Assignment: Copy out exactly the lines from the one containing "CN102 pin 2: 0V -> none" to the last line of the records below, both included, and leave out any pictures.

Dataset entries:
========
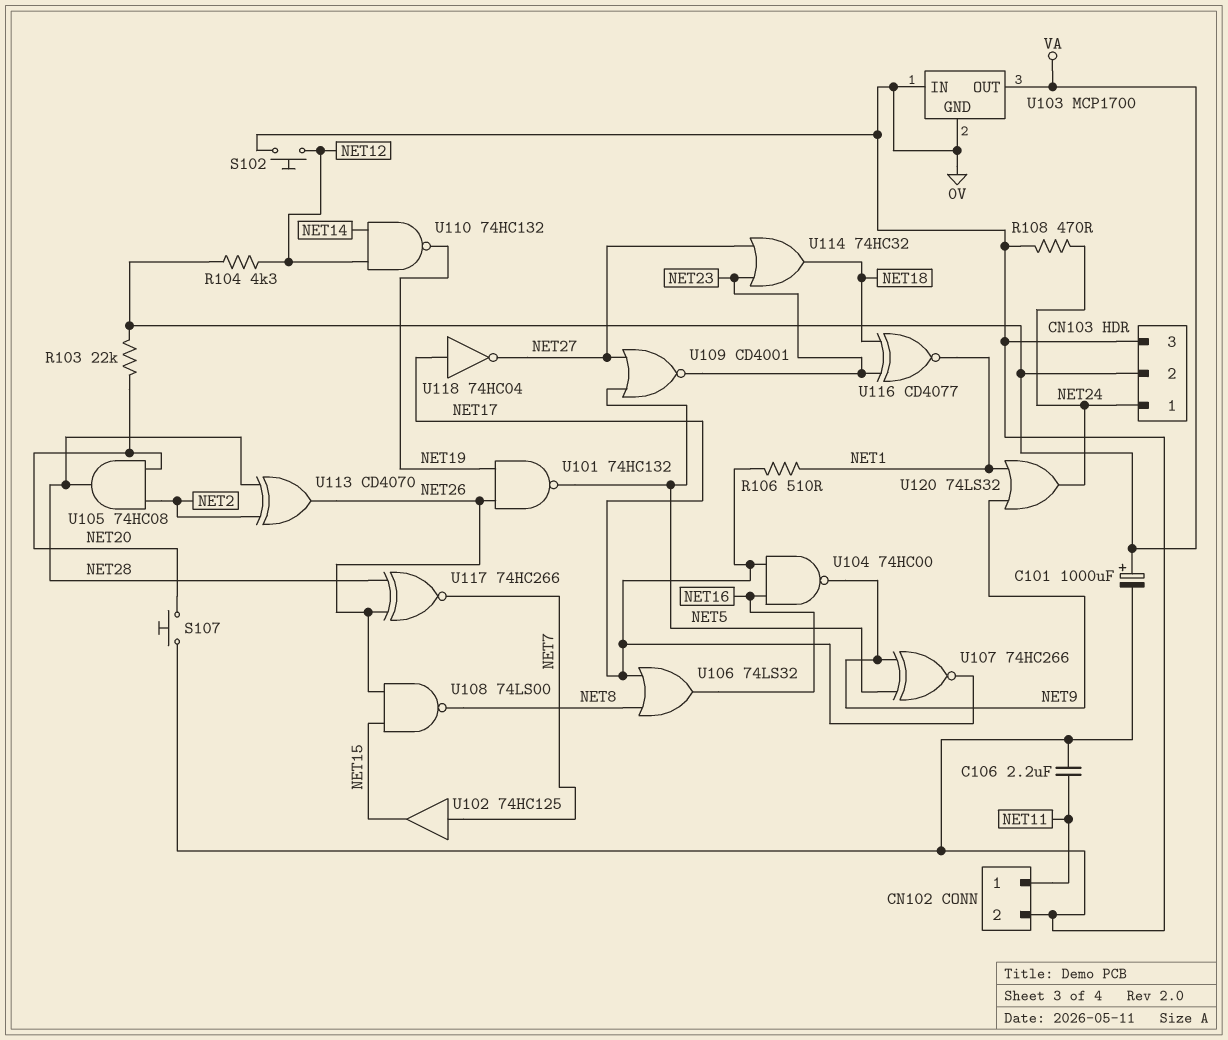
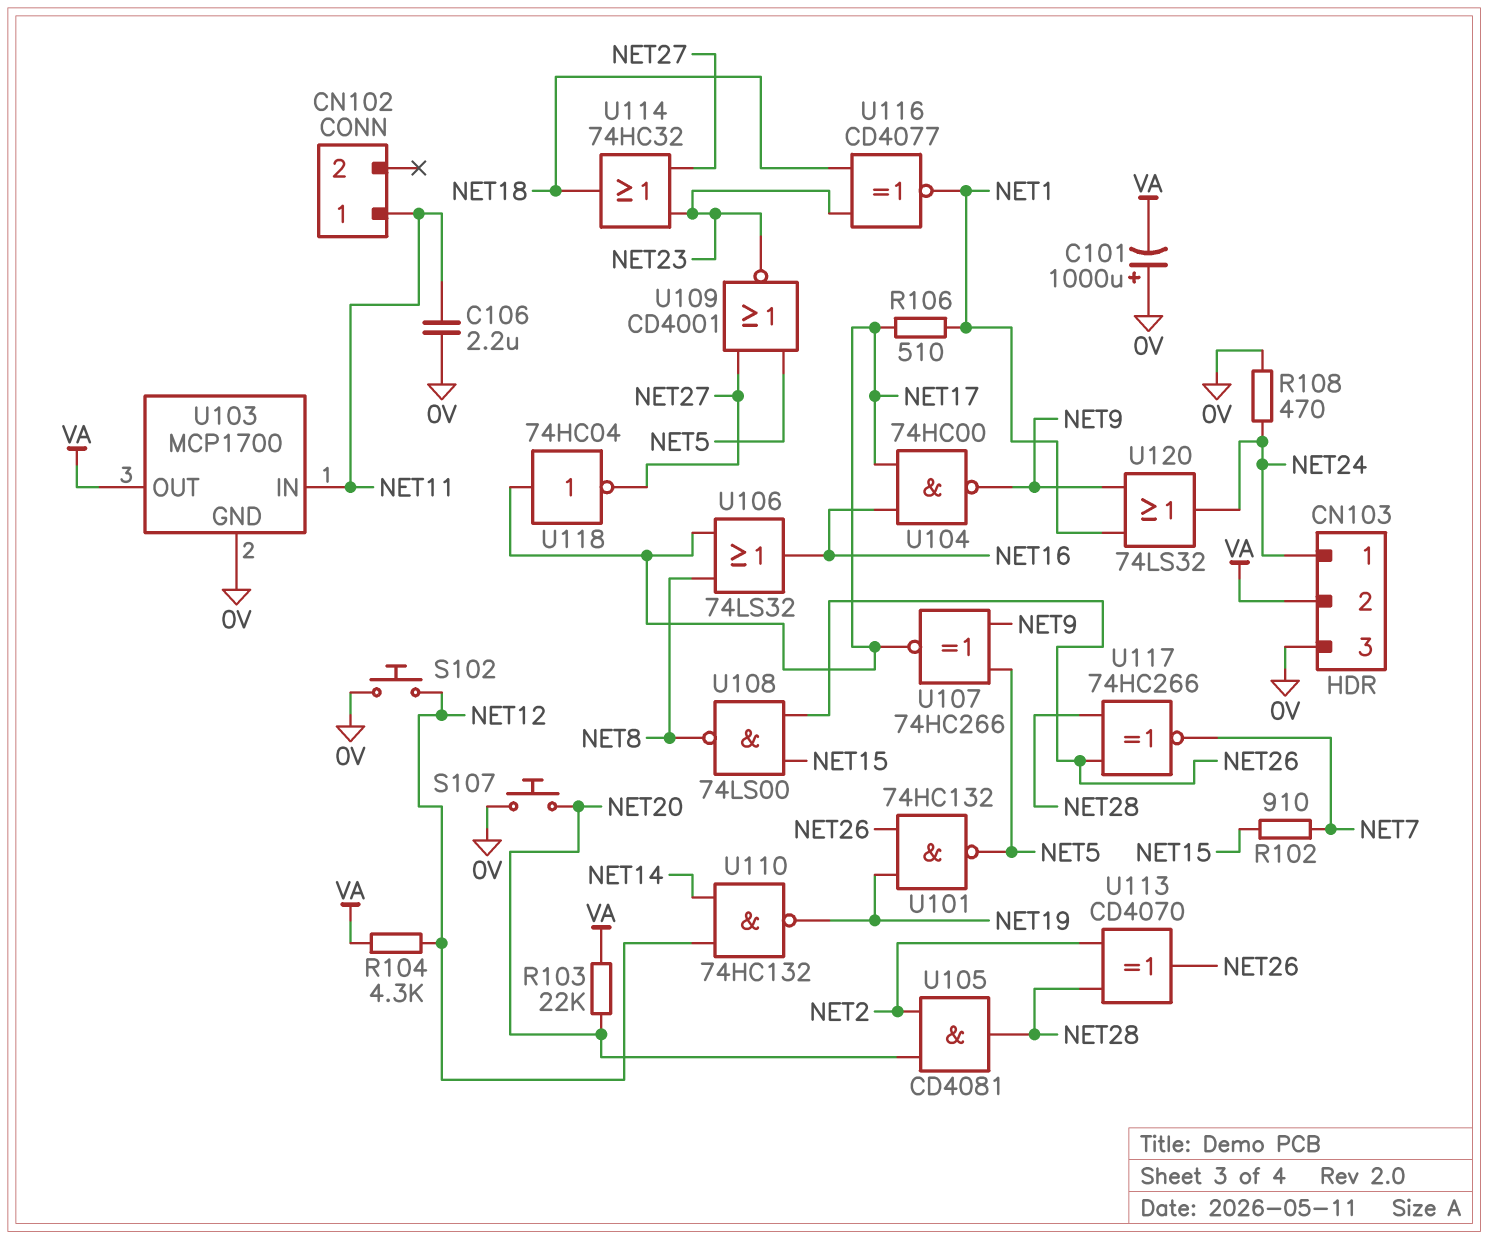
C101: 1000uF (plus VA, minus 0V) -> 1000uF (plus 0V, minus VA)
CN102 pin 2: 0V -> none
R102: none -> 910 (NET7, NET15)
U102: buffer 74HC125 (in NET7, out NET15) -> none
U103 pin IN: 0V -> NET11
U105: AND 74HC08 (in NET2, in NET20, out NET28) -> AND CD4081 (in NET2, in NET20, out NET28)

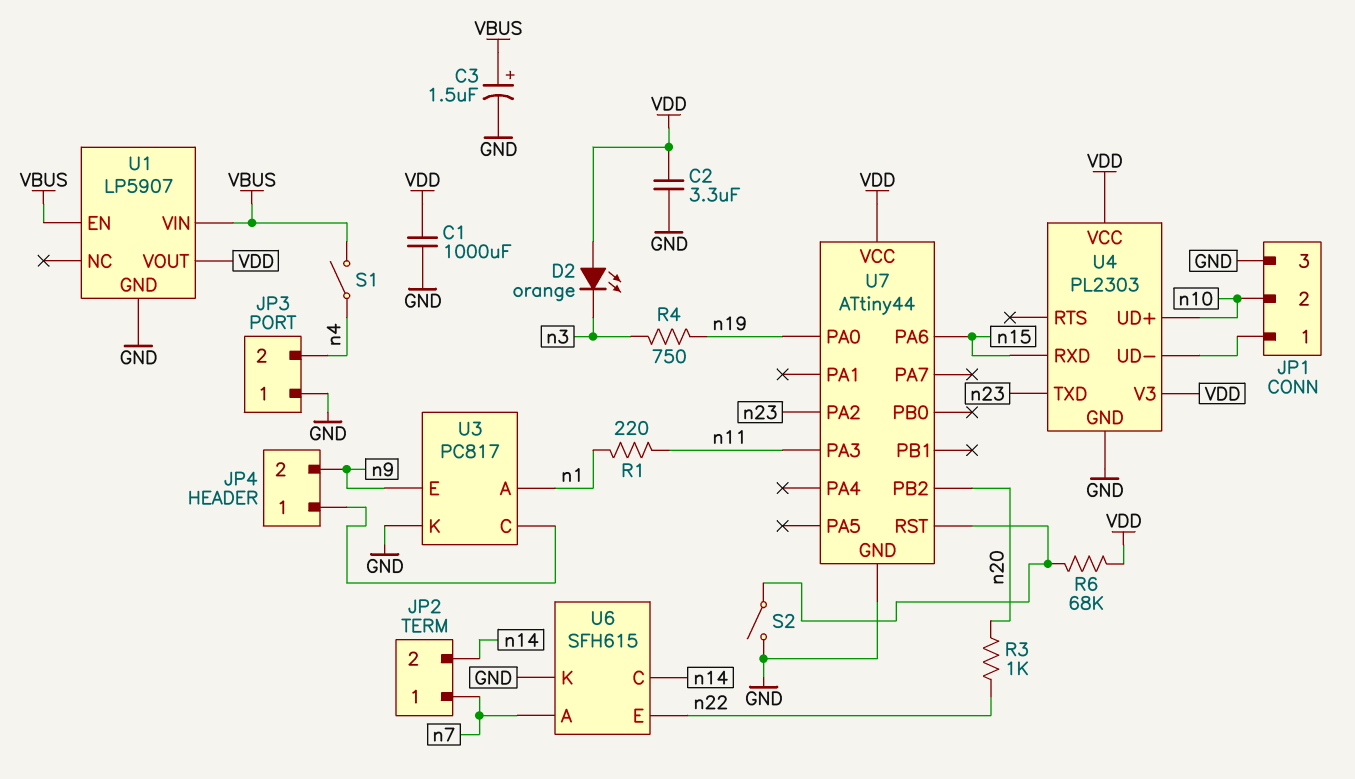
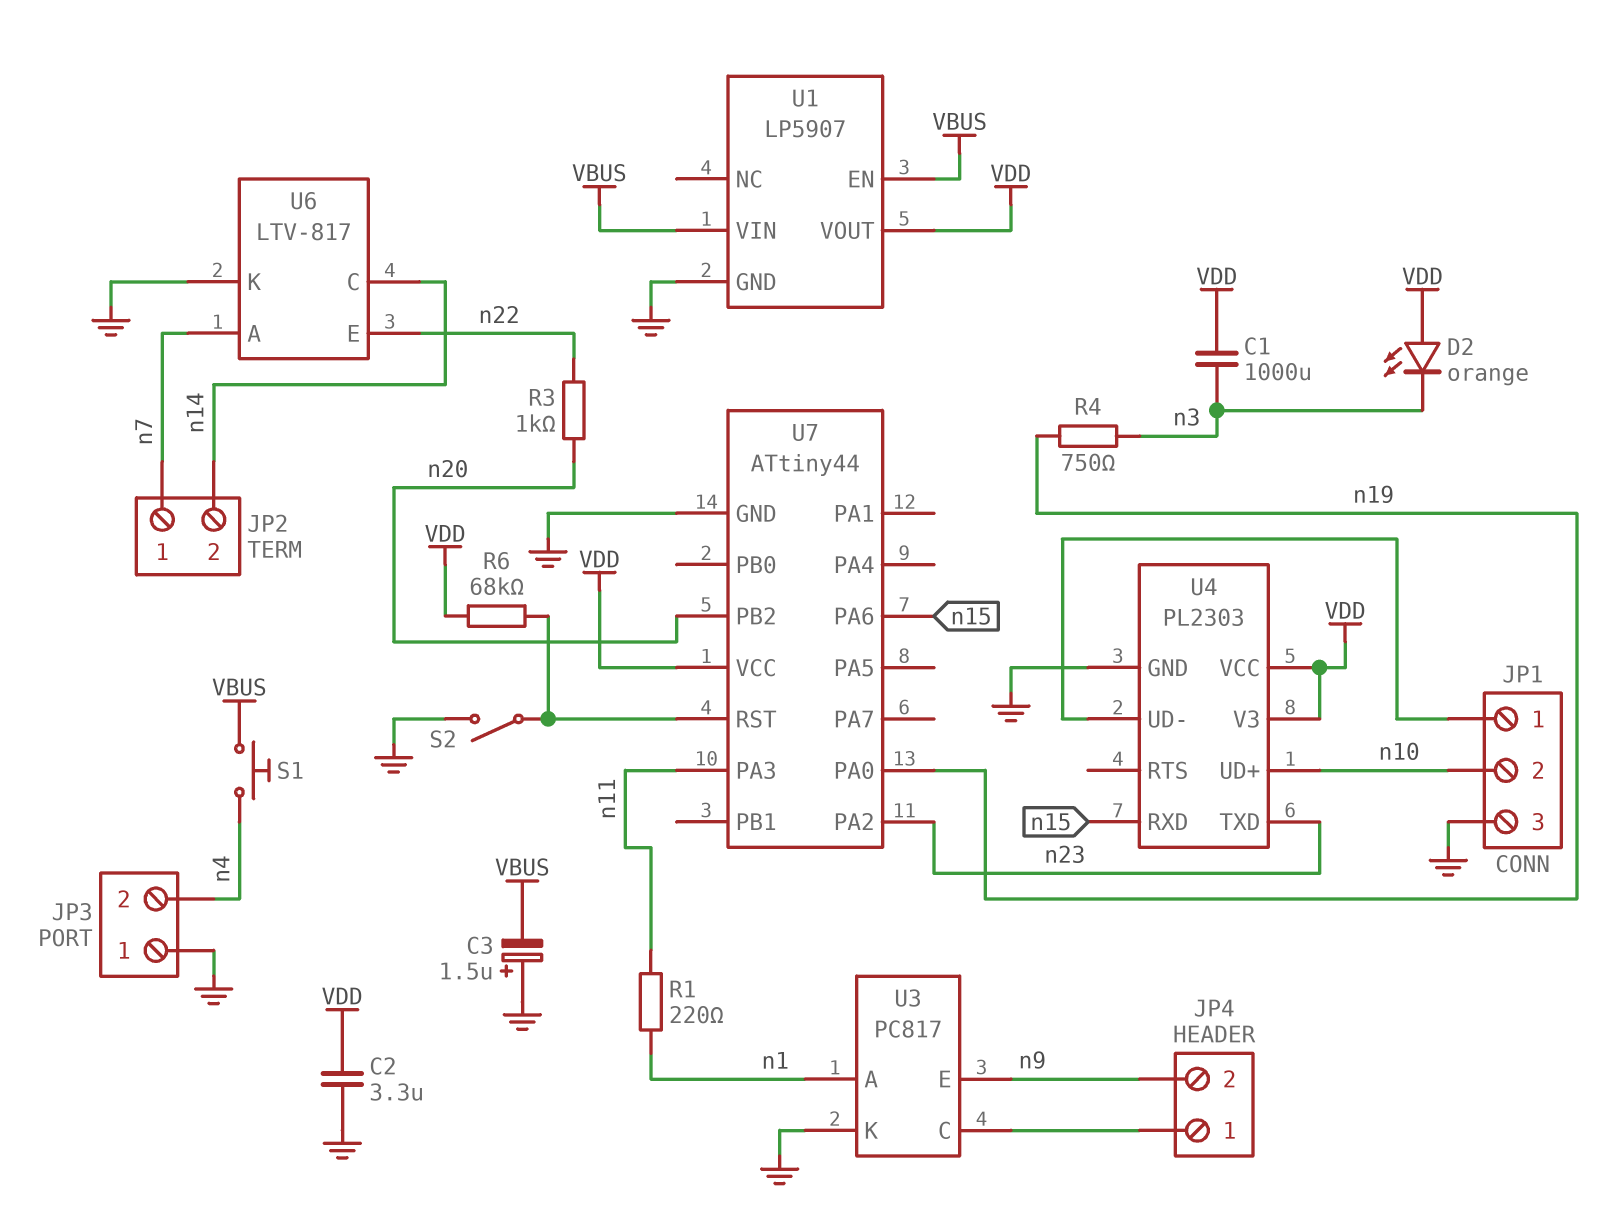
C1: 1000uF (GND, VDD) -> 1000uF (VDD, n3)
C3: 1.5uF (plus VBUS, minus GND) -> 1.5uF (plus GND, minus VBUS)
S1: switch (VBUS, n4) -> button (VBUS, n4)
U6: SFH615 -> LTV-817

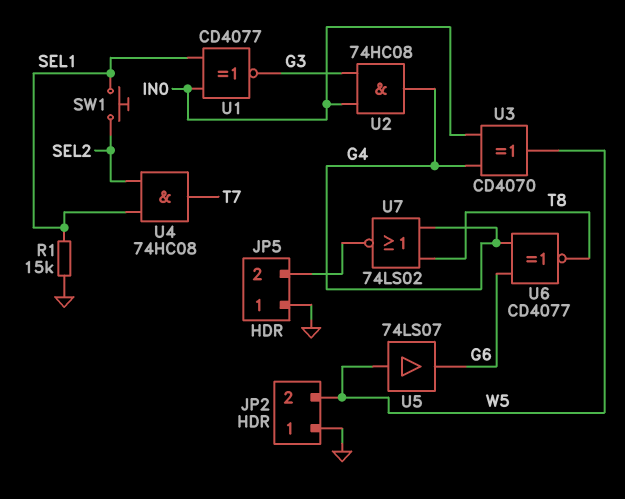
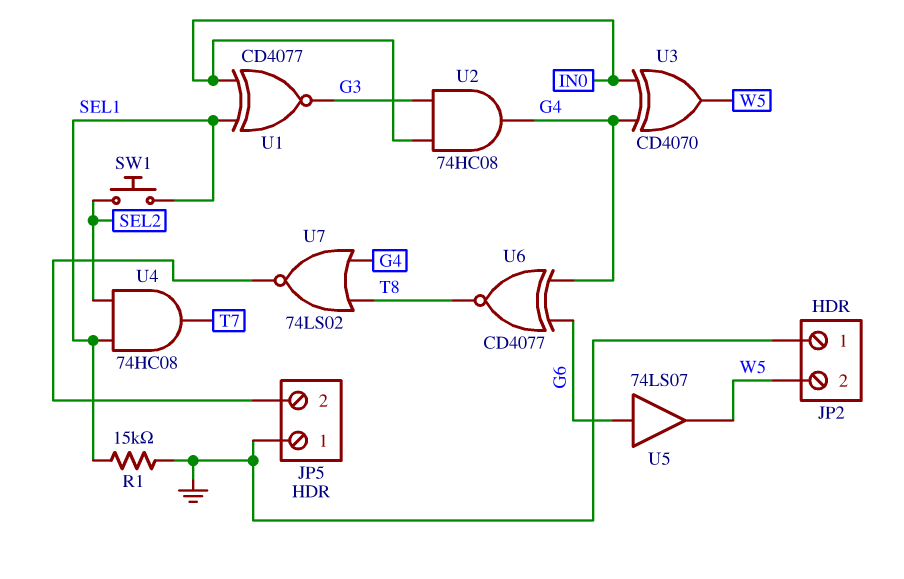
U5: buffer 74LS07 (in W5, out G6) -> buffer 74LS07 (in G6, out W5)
========
Solved problem:
CN102 pin 2: 0V -> none
R102: none -> 910 (NET7, NET15)
U102: buffer 74HC125 (in NET7, out NET15) -> none
U103 pin IN: 0V -> NET11
U105: AND 74HC08 (in NET2, in NET20, out NET28) -> AND CD4081 (in NET2, in NET20, out NET28)

C1: 1000uF (GND, VDD) -> 1000uF (VDD, n3)
C3: 1.5uF (plus VBUS, minus GND) -> 1.5uF (plus GND, minus VBUS)
S1: switch (VBUS, n4) -> button (VBUS, n4)
U6: SFH615 -> LTV-817

U5: buffer 74LS07 (in W5, out G6) -> buffer 74LS07 (in G6, out W5)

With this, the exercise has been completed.